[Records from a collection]
================

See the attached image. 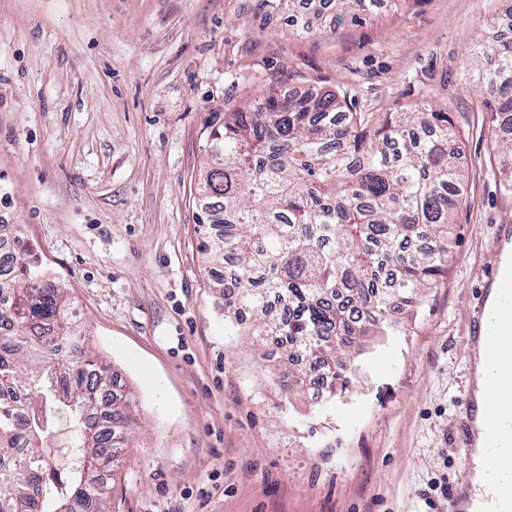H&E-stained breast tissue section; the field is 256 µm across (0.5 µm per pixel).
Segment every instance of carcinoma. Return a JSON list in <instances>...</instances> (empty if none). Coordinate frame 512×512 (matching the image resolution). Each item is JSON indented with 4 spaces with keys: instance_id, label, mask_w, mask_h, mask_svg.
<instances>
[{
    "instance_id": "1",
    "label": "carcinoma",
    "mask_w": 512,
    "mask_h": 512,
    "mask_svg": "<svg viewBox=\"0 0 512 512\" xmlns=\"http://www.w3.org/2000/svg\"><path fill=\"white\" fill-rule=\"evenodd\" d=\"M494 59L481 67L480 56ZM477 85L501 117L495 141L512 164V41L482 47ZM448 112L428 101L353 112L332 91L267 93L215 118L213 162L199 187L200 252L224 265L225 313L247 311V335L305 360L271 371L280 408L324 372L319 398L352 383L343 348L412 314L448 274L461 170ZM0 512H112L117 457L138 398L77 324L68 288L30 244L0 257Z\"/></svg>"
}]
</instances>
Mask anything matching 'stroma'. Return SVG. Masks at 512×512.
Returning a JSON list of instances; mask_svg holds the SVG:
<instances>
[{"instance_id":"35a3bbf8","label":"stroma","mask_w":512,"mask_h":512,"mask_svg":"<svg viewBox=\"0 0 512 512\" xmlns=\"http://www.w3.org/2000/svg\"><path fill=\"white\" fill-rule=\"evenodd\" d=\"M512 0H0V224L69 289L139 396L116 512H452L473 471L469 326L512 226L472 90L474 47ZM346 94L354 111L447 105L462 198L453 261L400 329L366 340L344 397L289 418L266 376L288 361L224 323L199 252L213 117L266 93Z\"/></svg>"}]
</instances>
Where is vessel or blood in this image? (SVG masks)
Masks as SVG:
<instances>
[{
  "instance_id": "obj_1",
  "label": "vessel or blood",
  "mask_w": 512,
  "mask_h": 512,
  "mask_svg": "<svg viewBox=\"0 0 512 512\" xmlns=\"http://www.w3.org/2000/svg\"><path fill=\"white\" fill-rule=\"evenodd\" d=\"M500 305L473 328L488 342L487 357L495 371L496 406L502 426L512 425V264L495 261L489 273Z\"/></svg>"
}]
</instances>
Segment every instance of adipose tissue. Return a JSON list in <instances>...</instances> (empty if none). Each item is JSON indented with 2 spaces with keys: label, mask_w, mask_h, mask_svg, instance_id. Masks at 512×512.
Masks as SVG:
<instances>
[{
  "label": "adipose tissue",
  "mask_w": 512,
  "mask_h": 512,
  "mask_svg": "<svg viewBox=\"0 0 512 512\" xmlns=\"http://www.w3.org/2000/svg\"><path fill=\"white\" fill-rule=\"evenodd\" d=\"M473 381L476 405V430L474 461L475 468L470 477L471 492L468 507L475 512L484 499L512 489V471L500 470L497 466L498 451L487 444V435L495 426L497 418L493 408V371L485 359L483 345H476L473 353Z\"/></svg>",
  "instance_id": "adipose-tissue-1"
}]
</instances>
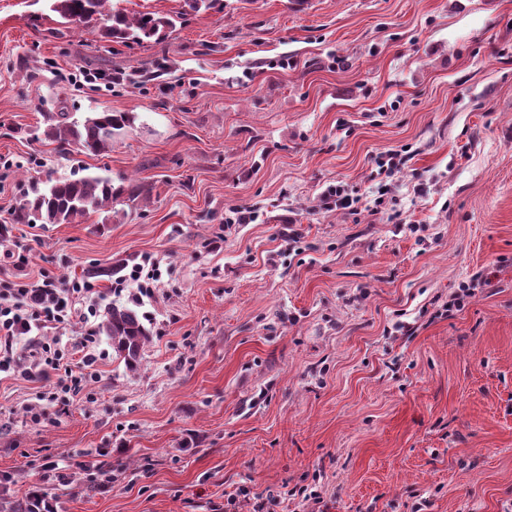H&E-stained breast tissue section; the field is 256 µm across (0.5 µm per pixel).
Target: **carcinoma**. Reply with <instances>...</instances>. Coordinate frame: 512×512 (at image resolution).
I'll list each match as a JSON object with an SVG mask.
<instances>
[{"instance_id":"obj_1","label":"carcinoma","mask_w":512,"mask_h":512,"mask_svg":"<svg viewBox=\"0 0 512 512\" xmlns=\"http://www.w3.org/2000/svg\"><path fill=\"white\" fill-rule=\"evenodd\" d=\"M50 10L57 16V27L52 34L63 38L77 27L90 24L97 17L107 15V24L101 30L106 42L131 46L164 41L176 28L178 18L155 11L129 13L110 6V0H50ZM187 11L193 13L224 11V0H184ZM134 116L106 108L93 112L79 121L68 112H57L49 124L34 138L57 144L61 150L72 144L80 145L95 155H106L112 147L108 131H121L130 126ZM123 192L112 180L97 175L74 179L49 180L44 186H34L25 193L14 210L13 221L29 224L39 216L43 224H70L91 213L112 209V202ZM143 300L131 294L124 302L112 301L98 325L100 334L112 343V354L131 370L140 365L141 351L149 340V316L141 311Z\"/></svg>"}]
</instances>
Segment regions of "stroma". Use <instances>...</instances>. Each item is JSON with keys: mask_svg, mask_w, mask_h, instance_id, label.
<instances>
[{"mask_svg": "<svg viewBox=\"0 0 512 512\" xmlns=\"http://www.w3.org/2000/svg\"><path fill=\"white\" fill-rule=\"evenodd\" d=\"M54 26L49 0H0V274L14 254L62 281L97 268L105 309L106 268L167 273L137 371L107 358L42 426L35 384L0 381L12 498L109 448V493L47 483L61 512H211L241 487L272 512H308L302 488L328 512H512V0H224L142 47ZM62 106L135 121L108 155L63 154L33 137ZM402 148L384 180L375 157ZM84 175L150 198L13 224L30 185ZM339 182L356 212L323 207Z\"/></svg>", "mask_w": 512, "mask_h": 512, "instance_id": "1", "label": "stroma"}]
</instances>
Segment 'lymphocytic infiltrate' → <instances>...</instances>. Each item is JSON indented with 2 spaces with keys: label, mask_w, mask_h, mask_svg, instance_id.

================

AIM OF THE TASK: From the "Segment regions of" line to the close of the listing, restate each line word for word.

EXERCISE ANSWER:
Segment regions of "stroma". Use <instances>...</instances>. Each item is JSON with keys: mask_svg, mask_w, mask_h, instance_id, label.
<instances>
[{"mask_svg": "<svg viewBox=\"0 0 512 512\" xmlns=\"http://www.w3.org/2000/svg\"><path fill=\"white\" fill-rule=\"evenodd\" d=\"M54 26L49 0H0V274L14 254L62 281L97 268L105 309L106 268L167 273L137 371L107 358L42 426L35 384L0 381L12 498L109 448V493L47 483L61 512H211L241 487L272 512H308L302 488L328 512H512V0H224L142 47ZM62 106L135 121L108 155L63 154L33 137ZM402 148L384 180L375 157ZM84 175L150 198L13 224L30 185ZM339 182L356 212L323 207Z\"/></svg>", "mask_w": 512, "mask_h": 512, "instance_id": "1", "label": "stroma"}]
</instances>
Segment 'lymphocytic infiltrate' → <instances>...</instances>. Each item is JSON indented with 2 spaces with keys: label, mask_w, mask_h, mask_svg, instance_id.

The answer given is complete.